-- Opening Marker --
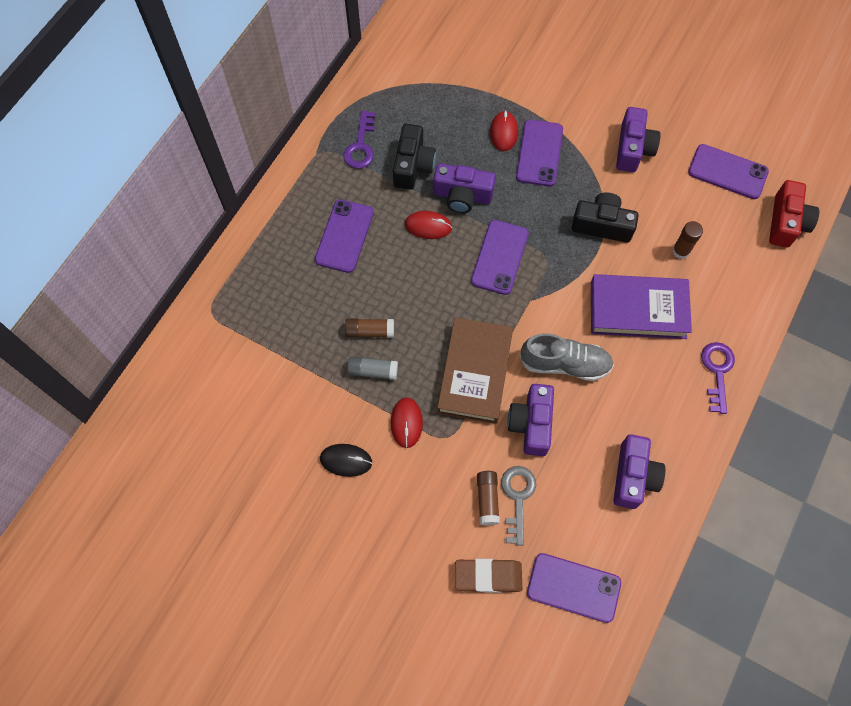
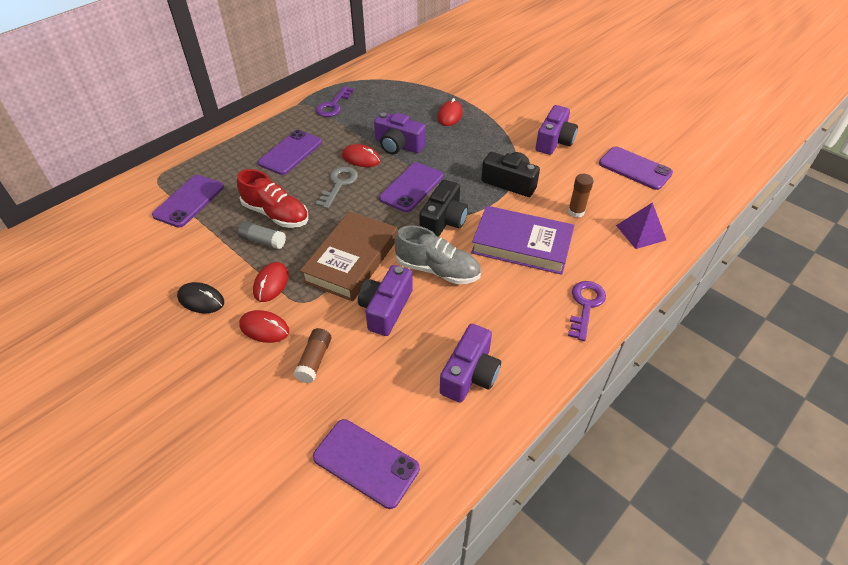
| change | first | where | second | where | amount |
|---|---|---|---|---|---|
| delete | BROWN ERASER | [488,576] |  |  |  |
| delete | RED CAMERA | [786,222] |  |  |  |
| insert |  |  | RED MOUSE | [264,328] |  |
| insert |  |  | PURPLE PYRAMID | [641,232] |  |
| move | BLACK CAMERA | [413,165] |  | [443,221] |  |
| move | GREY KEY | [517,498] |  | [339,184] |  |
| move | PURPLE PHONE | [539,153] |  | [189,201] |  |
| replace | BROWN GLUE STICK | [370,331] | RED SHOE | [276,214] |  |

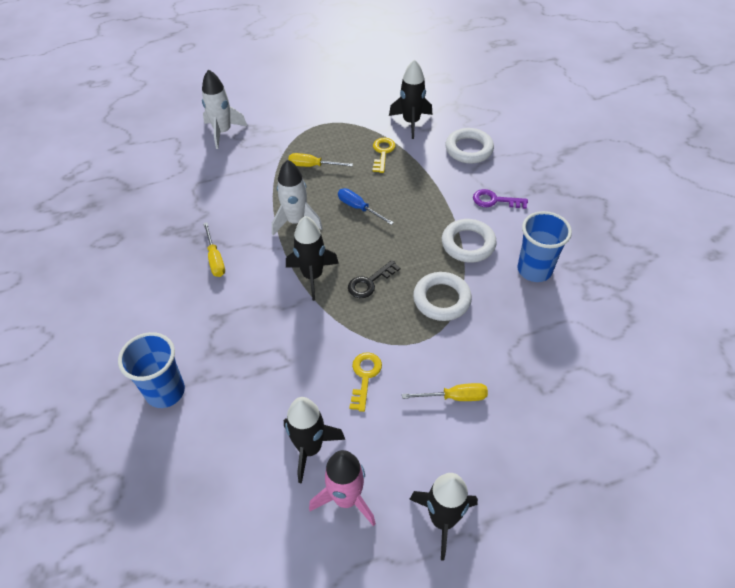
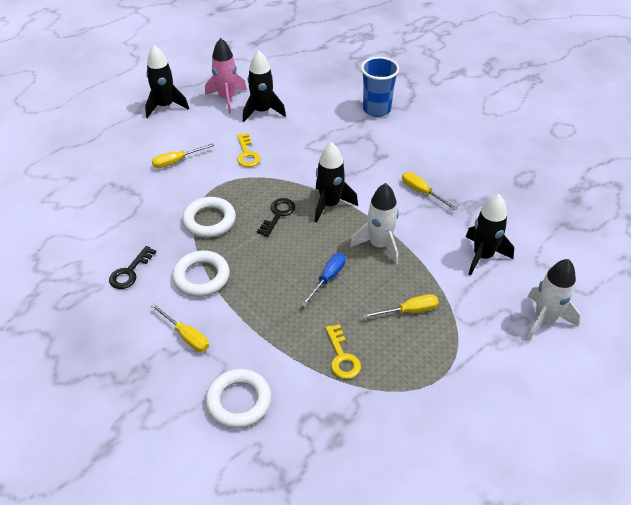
| change | first | where | second | where | amount |
|---|---|---|---|---|---|
| move | BLACK ROCKET | [411,122] |  | [482,256] |  |
| replace | PURPLE KEY | [495,200] | YELLOW SCREWDRIVER | [186,336] |  |
| replace | BLUE CUP | [534,270] | BLACK KEY | [130,272] |  |
| rotate | BLUE SCREWDRIVER | [359,208] |  | [328,278] | 75 degrees counterclockwise |

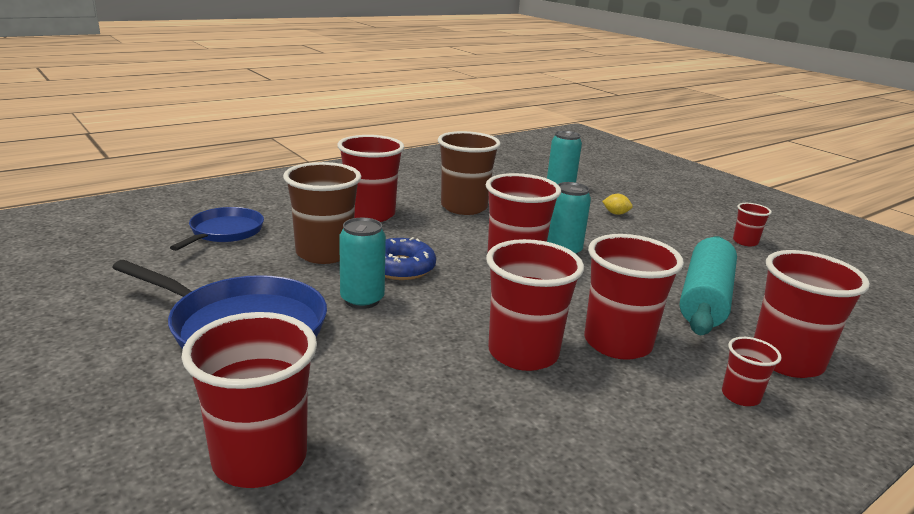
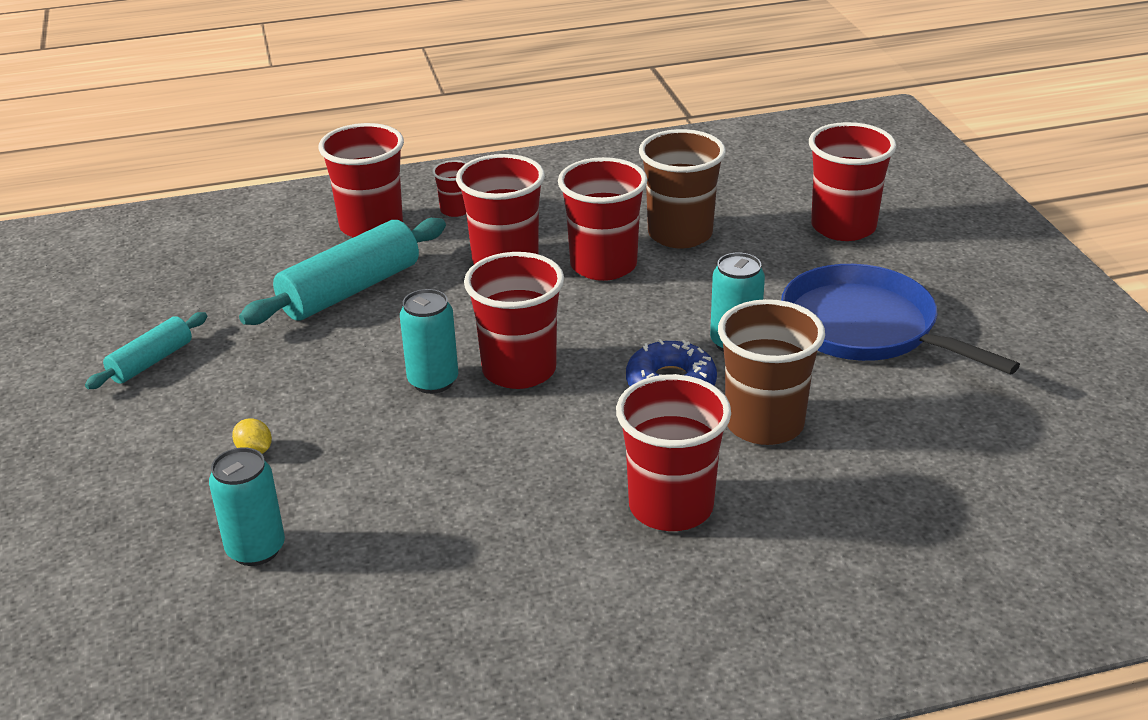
| change | first | where | second | where | amount |
|---|---|---|---|---|---|
| delete | BLUE PAN | [224,232] |  |  |  |
| move | BROWN CUP | [464,207] |  | [680,234] |  |
| replace | RED CUP | [745,242] | TURQUOISE ROLLING PIN | [151,362] |  |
-- Closing Marker --
— ABOUT THIS EXERCISE —
Tell me how many lines of the records include the word "BLUE", and say nothing else.

— WRITTEN SOLUTION —
3